[Task data — start]

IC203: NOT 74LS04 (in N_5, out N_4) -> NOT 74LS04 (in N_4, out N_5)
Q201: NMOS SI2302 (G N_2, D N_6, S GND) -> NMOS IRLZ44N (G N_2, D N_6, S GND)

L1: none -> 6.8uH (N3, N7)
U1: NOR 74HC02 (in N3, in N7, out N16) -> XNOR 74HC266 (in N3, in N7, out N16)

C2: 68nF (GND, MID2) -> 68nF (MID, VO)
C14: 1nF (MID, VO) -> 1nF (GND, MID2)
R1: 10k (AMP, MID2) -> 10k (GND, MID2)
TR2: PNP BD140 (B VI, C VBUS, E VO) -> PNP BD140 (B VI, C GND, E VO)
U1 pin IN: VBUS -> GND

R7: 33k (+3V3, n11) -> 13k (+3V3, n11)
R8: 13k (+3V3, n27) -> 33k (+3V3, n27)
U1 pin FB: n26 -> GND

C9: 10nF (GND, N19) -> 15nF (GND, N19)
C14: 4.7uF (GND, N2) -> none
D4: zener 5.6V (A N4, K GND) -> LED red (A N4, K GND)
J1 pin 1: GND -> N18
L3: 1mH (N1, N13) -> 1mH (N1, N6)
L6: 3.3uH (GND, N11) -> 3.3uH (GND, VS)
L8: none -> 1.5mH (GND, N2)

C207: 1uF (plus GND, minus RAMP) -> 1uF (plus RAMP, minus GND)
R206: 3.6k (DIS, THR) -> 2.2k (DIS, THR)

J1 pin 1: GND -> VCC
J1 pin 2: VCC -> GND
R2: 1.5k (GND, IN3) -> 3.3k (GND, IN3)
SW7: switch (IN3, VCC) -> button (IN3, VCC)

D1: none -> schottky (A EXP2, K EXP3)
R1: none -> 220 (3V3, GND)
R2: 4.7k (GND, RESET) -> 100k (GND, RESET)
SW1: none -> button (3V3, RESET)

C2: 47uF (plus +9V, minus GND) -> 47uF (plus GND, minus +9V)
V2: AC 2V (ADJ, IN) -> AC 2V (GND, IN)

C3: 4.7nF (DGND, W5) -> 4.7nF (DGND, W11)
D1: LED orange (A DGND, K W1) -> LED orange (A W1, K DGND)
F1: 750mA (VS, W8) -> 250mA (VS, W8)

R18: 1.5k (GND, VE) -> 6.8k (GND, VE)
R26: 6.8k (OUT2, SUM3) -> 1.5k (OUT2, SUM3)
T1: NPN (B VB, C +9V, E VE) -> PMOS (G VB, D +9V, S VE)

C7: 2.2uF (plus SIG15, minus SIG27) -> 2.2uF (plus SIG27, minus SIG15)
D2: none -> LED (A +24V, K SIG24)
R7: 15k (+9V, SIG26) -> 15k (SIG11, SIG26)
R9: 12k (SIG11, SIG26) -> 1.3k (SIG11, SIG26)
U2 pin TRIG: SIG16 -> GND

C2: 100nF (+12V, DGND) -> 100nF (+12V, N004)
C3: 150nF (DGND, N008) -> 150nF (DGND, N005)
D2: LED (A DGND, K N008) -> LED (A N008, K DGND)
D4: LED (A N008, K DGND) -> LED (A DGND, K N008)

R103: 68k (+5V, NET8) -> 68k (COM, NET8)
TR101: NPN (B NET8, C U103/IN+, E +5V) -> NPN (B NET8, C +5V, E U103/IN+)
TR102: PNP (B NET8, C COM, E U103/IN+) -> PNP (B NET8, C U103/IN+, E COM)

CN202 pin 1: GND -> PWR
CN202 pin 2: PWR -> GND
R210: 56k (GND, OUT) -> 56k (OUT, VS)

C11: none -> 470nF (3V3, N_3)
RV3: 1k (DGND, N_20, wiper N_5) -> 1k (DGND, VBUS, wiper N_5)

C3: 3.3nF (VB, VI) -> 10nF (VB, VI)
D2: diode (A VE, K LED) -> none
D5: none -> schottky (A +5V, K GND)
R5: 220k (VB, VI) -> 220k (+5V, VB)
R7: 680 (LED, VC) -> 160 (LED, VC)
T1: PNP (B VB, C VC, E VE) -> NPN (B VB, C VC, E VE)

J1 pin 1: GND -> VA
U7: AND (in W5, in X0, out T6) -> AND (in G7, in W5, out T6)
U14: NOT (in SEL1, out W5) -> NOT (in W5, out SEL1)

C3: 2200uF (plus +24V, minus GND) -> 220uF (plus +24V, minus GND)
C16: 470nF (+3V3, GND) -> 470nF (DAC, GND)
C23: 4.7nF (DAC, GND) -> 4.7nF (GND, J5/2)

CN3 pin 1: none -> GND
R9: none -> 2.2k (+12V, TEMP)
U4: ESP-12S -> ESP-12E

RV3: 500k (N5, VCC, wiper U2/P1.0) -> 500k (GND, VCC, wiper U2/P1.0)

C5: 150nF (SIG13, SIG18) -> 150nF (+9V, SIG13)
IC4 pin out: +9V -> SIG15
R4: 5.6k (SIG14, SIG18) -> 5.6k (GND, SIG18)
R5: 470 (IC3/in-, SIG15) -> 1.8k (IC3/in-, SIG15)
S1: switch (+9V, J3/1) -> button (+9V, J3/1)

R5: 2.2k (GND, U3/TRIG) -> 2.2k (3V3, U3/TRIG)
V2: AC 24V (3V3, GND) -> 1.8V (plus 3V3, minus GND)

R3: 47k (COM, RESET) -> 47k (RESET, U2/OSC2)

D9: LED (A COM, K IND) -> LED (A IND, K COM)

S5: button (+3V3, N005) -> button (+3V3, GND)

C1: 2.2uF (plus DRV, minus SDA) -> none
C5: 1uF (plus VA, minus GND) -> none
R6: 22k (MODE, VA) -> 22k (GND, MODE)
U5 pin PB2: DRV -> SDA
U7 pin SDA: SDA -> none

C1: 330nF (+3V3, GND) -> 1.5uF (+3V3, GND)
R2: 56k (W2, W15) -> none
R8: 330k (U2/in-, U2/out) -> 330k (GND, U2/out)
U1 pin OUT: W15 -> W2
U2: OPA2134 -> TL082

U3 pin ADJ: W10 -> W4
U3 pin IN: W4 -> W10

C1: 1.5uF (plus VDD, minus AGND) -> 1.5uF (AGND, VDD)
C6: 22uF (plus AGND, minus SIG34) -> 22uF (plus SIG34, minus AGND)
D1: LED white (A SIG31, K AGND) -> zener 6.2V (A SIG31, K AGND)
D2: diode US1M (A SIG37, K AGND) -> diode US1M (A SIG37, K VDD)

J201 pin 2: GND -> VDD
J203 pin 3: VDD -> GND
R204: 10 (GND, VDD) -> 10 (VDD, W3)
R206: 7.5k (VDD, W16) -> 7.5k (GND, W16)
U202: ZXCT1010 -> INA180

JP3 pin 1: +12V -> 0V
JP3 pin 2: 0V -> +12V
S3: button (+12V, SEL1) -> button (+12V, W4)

[Task data — finish]

### Task goal
A word-for-word restatement of all the records is required.

### Result of the task
IC203: NOT 74LS04 (in N_5, out N_4) -> NOT 74LS04 (in N_4, out N_5)
Q201: NMOS SI2302 (G N_2, D N_6, S GND) -> NMOS IRLZ44N (G N_2, D N_6, S GND)

L1: none -> 6.8uH (N3, N7)
U1: NOR 74HC02 (in N3, in N7, out N16) -> XNOR 74HC266 (in N3, in N7, out N16)

C2: 68nF (GND, MID2) -> 68nF (MID, VO)
C14: 1nF (MID, VO) -> 1nF (GND, MID2)
R1: 10k (AMP, MID2) -> 10k (GND, MID2)
TR2: PNP BD140 (B VI, C VBUS, E VO) -> PNP BD140 (B VI, C GND, E VO)
U1 pin IN: VBUS -> GND

R7: 33k (+3V3, n11) -> 13k (+3V3, n11)
R8: 13k (+3V3, n27) -> 33k (+3V3, n27)
U1 pin FB: n26 -> GND

C9: 10nF (GND, N19) -> 15nF (GND, N19)
C14: 4.7uF (GND, N2) -> none
D4: zener 5.6V (A N4, K GND) -> LED red (A N4, K GND)
J1 pin 1: GND -> N18
L3: 1mH (N1, N13) -> 1mH (N1, N6)
L6: 3.3uH (GND, N11) -> 3.3uH (GND, VS)
L8: none -> 1.5mH (GND, N2)

C207: 1uF (plus GND, minus RAMP) -> 1uF (plus RAMP, minus GND)
R206: 3.6k (DIS, THR) -> 2.2k (DIS, THR)

J1 pin 1: GND -> VCC
J1 pin 2: VCC -> GND
R2: 1.5k (GND, IN3) -> 3.3k (GND, IN3)
SW7: switch (IN3, VCC) -> button (IN3, VCC)

D1: none -> schottky (A EXP2, K EXP3)
R1: none -> 220 (3V3, GND)
R2: 4.7k (GND, RESET) -> 100k (GND, RESET)
SW1: none -> button (3V3, RESET)

C2: 47uF (plus +9V, minus GND) -> 47uF (plus GND, minus +9V)
V2: AC 2V (ADJ, IN) -> AC 2V (GND, IN)

C3: 4.7nF (DGND, W5) -> 4.7nF (DGND, W11)
D1: LED orange (A DGND, K W1) -> LED orange (A W1, K DGND)
F1: 750mA (VS, W8) -> 250mA (VS, W8)

R18: 1.5k (GND, VE) -> 6.8k (GND, VE)
R26: 6.8k (OUT2, SUM3) -> 1.5k (OUT2, SUM3)
T1: NPN (B VB, C +9V, E VE) -> PMOS (G VB, D +9V, S VE)

C7: 2.2uF (plus SIG15, minus SIG27) -> 2.2uF (plus SIG27, minus SIG15)
D2: none -> LED (A +24V, K SIG24)
R7: 15k (+9V, SIG26) -> 15k (SIG11, SIG26)
R9: 12k (SIG11, SIG26) -> 1.3k (SIG11, SIG26)
U2 pin TRIG: SIG16 -> GND

C2: 100nF (+12V, DGND) -> 100nF (+12V, N004)
C3: 150nF (DGND, N008) -> 150nF (DGND, N005)
D2: LED (A DGND, K N008) -> LED (A N008, K DGND)
D4: LED (A N008, K DGND) -> LED (A DGND, K N008)

R103: 68k (+5V, NET8) -> 68k (COM, NET8)
TR101: NPN (B NET8, C U103/IN+, E +5V) -> NPN (B NET8, C +5V, E U103/IN+)
TR102: PNP (B NET8, C COM, E U103/IN+) -> PNP (B NET8, C U103/IN+, E COM)

CN202 pin 1: GND -> PWR
CN202 pin 2: PWR -> GND
R210: 56k (GND, OUT) -> 56k (OUT, VS)

C11: none -> 470nF (3V3, N_3)
RV3: 1k (DGND, N_20, wiper N_5) -> 1k (DGND, VBUS, wiper N_5)

C3: 3.3nF (VB, VI) -> 10nF (VB, VI)
D2: diode (A VE, K LED) -> none
D5: none -> schottky (A +5V, K GND)
R5: 220k (VB, VI) -> 220k (+5V, VB)
R7: 680 (LED, VC) -> 160 (LED, VC)
T1: PNP (B VB, C VC, E VE) -> NPN (B VB, C VC, E VE)

J1 pin 1: GND -> VA
U7: AND (in W5, in X0, out T6) -> AND (in G7, in W5, out T6)
U14: NOT (in SEL1, out W5) -> NOT (in W5, out SEL1)

C3: 2200uF (plus +24V, minus GND) -> 220uF (plus +24V, minus GND)
C16: 470nF (+3V3, GND) -> 470nF (DAC, GND)
C23: 4.7nF (DAC, GND) -> 4.7nF (GND, J5/2)

CN3 pin 1: none -> GND
R9: none -> 2.2k (+12V, TEMP)
U4: ESP-12S -> ESP-12E

RV3: 500k (N5, VCC, wiper U2/P1.0) -> 500k (GND, VCC, wiper U2/P1.0)

C5: 150nF (SIG13, SIG18) -> 150nF (+9V, SIG13)
IC4 pin out: +9V -> SIG15
R4: 5.6k (SIG14, SIG18) -> 5.6k (GND, SIG18)
R5: 470 (IC3/in-, SIG15) -> 1.8k (IC3/in-, SIG15)
S1: switch (+9V, J3/1) -> button (+9V, J3/1)

R5: 2.2k (GND, U3/TRIG) -> 2.2k (3V3, U3/TRIG)
V2: AC 24V (3V3, GND) -> 1.8V (plus 3V3, minus GND)

R3: 47k (COM, RESET) -> 47k (RESET, U2/OSC2)

D9: LED (A COM, K IND) -> LED (A IND, K COM)

S5: button (+3V3, N005) -> button (+3V3, GND)

C1: 2.2uF (plus DRV, minus SDA) -> none
C5: 1uF (plus VA, minus GND) -> none
R6: 22k (MODE, VA) -> 22k (GND, MODE)
U5 pin PB2: DRV -> SDA
U7 pin SDA: SDA -> none

C1: 330nF (+3V3, GND) -> 1.5uF (+3V3, GND)
R2: 56k (W2, W15) -> none
R8: 330k (U2/in-, U2/out) -> 330k (GND, U2/out)
U1 pin OUT: W15 -> W2
U2: OPA2134 -> TL082

U3 pin ADJ: W10 -> W4
U3 pin IN: W4 -> W10

C1: 1.5uF (plus VDD, minus AGND) -> 1.5uF (AGND, VDD)
C6: 22uF (plus AGND, minus SIG34) -> 22uF (plus SIG34, minus AGND)
D1: LED white (A SIG31, K AGND) -> zener 6.2V (A SIG31, K AGND)
D2: diode US1M (A SIG37, K AGND) -> diode US1M (A SIG37, K VDD)

J201 pin 2: GND -> VDD
J203 pin 3: VDD -> GND
R204: 10 (GND, VDD) -> 10 (VDD, W3)
R206: 7.5k (VDD, W16) -> 7.5k (GND, W16)
U202: ZXCT1010 -> INA180

JP3 pin 1: +12V -> 0V
JP3 pin 2: 0V -> +12V
S3: button (+12V, SEL1) -> button (+12V, W4)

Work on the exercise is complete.